- Opening Delimiter -
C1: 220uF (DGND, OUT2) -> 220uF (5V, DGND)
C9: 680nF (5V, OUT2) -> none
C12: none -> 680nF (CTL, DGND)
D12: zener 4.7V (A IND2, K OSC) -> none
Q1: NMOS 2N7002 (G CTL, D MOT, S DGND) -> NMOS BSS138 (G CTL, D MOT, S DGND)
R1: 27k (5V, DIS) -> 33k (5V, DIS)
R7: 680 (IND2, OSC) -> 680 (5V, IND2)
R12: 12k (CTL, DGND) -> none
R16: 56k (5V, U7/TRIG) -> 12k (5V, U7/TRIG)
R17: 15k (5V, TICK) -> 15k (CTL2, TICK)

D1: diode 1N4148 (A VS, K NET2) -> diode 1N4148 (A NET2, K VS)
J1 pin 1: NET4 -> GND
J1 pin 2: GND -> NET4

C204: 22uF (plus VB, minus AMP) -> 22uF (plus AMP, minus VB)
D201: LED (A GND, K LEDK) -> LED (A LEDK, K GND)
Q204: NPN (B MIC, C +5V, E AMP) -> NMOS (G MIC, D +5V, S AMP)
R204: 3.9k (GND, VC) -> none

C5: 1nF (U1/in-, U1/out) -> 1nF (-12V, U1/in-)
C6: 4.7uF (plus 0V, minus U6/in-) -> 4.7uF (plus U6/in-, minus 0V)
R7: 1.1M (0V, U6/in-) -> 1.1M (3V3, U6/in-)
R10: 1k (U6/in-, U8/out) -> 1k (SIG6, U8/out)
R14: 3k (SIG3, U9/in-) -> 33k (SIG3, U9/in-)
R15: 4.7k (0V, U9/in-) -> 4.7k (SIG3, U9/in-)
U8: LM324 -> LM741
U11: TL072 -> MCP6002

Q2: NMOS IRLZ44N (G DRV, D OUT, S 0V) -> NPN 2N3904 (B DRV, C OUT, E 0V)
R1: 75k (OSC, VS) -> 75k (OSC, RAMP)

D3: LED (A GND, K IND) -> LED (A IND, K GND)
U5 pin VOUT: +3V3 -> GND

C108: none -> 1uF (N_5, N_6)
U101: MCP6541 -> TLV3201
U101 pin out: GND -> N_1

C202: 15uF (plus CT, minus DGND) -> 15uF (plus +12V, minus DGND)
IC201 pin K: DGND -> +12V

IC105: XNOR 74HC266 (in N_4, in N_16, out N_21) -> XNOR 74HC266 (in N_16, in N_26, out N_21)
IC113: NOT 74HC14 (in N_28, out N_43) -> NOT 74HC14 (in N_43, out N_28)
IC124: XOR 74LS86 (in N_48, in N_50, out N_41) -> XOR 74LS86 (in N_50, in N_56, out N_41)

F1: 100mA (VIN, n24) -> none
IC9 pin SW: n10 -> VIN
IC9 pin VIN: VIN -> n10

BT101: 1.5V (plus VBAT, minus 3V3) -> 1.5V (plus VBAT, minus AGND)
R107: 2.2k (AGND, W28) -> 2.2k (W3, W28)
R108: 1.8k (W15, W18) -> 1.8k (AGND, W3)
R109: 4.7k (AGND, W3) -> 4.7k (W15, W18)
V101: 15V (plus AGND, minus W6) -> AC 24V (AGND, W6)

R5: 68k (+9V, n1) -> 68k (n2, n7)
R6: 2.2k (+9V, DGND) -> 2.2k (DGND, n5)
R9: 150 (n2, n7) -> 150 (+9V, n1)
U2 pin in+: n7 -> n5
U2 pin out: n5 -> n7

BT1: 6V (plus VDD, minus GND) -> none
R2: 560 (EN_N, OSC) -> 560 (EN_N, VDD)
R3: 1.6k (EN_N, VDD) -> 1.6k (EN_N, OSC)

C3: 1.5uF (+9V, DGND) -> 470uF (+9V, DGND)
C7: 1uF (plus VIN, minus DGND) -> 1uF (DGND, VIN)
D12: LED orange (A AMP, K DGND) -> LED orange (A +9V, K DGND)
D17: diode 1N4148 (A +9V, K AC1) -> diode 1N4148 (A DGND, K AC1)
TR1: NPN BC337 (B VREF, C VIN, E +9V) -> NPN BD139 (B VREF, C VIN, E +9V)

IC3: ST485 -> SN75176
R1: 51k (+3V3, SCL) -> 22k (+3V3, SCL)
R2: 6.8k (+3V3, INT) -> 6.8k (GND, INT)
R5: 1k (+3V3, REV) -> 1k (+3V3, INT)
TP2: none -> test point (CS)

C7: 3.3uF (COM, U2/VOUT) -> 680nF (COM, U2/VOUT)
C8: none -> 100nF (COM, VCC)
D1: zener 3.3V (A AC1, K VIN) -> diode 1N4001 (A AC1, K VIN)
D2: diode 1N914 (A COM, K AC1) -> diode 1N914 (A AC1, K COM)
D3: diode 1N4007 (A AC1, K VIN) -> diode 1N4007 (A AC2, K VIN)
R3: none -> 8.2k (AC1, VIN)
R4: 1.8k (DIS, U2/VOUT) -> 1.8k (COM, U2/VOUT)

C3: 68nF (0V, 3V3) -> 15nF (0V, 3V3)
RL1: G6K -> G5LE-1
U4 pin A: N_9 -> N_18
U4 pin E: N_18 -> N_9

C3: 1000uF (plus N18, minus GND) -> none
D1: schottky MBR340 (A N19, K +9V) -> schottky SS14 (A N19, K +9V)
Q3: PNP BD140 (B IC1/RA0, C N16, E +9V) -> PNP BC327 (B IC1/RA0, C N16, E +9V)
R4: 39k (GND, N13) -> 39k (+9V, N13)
- Closing Delimiter -
What to work on:
Transcribe all the material, keeping each word as it is.

Solved exercise:
C1: 220uF (DGND, OUT2) -> 220uF (5V, DGND)
C9: 680nF (5V, OUT2) -> none
C12: none -> 680nF (CTL, DGND)
D12: zener 4.7V (A IND2, K OSC) -> none
Q1: NMOS 2N7002 (G CTL, D MOT, S DGND) -> NMOS BSS138 (G CTL, D MOT, S DGND)
R1: 27k (5V, DIS) -> 33k (5V, DIS)
R7: 680 (IND2, OSC) -> 680 (5V, IND2)
R12: 12k (CTL, DGND) -> none
R16: 56k (5V, U7/TRIG) -> 12k (5V, U7/TRIG)
R17: 15k (5V, TICK) -> 15k (CTL2, TICK)

D1: diode 1N4148 (A VS, K NET2) -> diode 1N4148 (A NET2, K VS)
J1 pin 1: NET4 -> GND
J1 pin 2: GND -> NET4

C204: 22uF (plus VB, minus AMP) -> 22uF (plus AMP, minus VB)
D201: LED (A GND, K LEDK) -> LED (A LEDK, K GND)
Q204: NPN (B MIC, C +5V, E AMP) -> NMOS (G MIC, D +5V, S AMP)
R204: 3.9k (GND, VC) -> none

C5: 1nF (U1/in-, U1/out) -> 1nF (-12V, U1/in-)
C6: 4.7uF (plus 0V, minus U6/in-) -> 4.7uF (plus U6/in-, minus 0V)
R7: 1.1M (0V, U6/in-) -> 1.1M (3V3, U6/in-)
R10: 1k (U6/in-, U8/out) -> 1k (SIG6, U8/out)
R14: 3k (SIG3, U9/in-) -> 33k (SIG3, U9/in-)
R15: 4.7k (0V, U9/in-) -> 4.7k (SIG3, U9/in-)
U8: LM324 -> LM741
U11: TL072 -> MCP6002

Q2: NMOS IRLZ44N (G DRV, D OUT, S 0V) -> NPN 2N3904 (B DRV, C OUT, E 0V)
R1: 75k (OSC, VS) -> 75k (OSC, RAMP)

D3: LED (A GND, K IND) -> LED (A IND, K GND)
U5 pin VOUT: +3V3 -> GND

C108: none -> 1uF (N_5, N_6)
U101: MCP6541 -> TLV3201
U101 pin out: GND -> N_1

C202: 15uF (plus CT, minus DGND) -> 15uF (plus +12V, minus DGND)
IC201 pin K: DGND -> +12V

IC105: XNOR 74HC266 (in N_4, in N_16, out N_21) -> XNOR 74HC266 (in N_16, in N_26, out N_21)
IC113: NOT 74HC14 (in N_28, out N_43) -> NOT 74HC14 (in N_43, out N_28)
IC124: XOR 74LS86 (in N_48, in N_50, out N_41) -> XOR 74LS86 (in N_50, in N_56, out N_41)

F1: 100mA (VIN, n24) -> none
IC9 pin SW: n10 -> VIN
IC9 pin VIN: VIN -> n10

BT101: 1.5V (plus VBAT, minus 3V3) -> 1.5V (plus VBAT, minus AGND)
R107: 2.2k (AGND, W28) -> 2.2k (W3, W28)
R108: 1.8k (W15, W18) -> 1.8k (AGND, W3)
R109: 4.7k (AGND, W3) -> 4.7k (W15, W18)
V101: 15V (plus AGND, minus W6) -> AC 24V (AGND, W6)

R5: 68k (+9V, n1) -> 68k (n2, n7)
R6: 2.2k (+9V, DGND) -> 2.2k (DGND, n5)
R9: 150 (n2, n7) -> 150 (+9V, n1)
U2 pin in+: n7 -> n5
U2 pin out: n5 -> n7

BT1: 6V (plus VDD, minus GND) -> none
R2: 560 (EN_N, OSC) -> 560 (EN_N, VDD)
R3: 1.6k (EN_N, VDD) -> 1.6k (EN_N, OSC)

C3: 1.5uF (+9V, DGND) -> 470uF (+9V, DGND)
C7: 1uF (plus VIN, minus DGND) -> 1uF (DGND, VIN)
D12: LED orange (A AMP, K DGND) -> LED orange (A +9V, K DGND)
D17: diode 1N4148 (A +9V, K AC1) -> diode 1N4148 (A DGND, K AC1)
TR1: NPN BC337 (B VREF, C VIN, E +9V) -> NPN BD139 (B VREF, C VIN, E +9V)

IC3: ST485 -> SN75176
R1: 51k (+3V3, SCL) -> 22k (+3V3, SCL)
R2: 6.8k (+3V3, INT) -> 6.8k (GND, INT)
R5: 1k (+3V3, REV) -> 1k (+3V3, INT)
TP2: none -> test point (CS)

C7: 3.3uF (COM, U2/VOUT) -> 680nF (COM, U2/VOUT)
C8: none -> 100nF (COM, VCC)
D1: zener 3.3V (A AC1, K VIN) -> diode 1N4001 (A AC1, K VIN)
D2: diode 1N914 (A COM, K AC1) -> diode 1N914 (A AC1, K COM)
D3: diode 1N4007 (A AC1, K VIN) -> diode 1N4007 (A AC2, K VIN)
R3: none -> 8.2k (AC1, VIN)
R4: 1.8k (DIS, U2/VOUT) -> 1.8k (COM, U2/VOUT)

C3: 68nF (0V, 3V3) -> 15nF (0V, 3V3)
RL1: G6K -> G5LE-1
U4 pin A: N_9 -> N_18
U4 pin E: N_18 -> N_9

C3: 1000uF (plus N18, minus GND) -> none
D1: schottky MBR340 (A N19, K +9V) -> schottky SS14 (A N19, K +9V)
Q3: PNP BD140 (B IC1/RA0, C N16, E +9V) -> PNP BC327 (B IC1/RA0, C N16, E +9V)
R4: 39k (GND, N13) -> 39k (+9V, N13)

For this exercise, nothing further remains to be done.